### What is needed
Copy every line of the records below where the word "orange" occurs.

### Available data
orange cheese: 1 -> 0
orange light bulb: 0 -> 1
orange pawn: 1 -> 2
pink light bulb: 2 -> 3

---

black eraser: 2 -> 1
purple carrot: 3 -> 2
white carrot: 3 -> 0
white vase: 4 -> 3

### Result of the task
orange cheese: 1 -> 0
orange light bulb: 0 -> 1
orange pawn: 1 -> 2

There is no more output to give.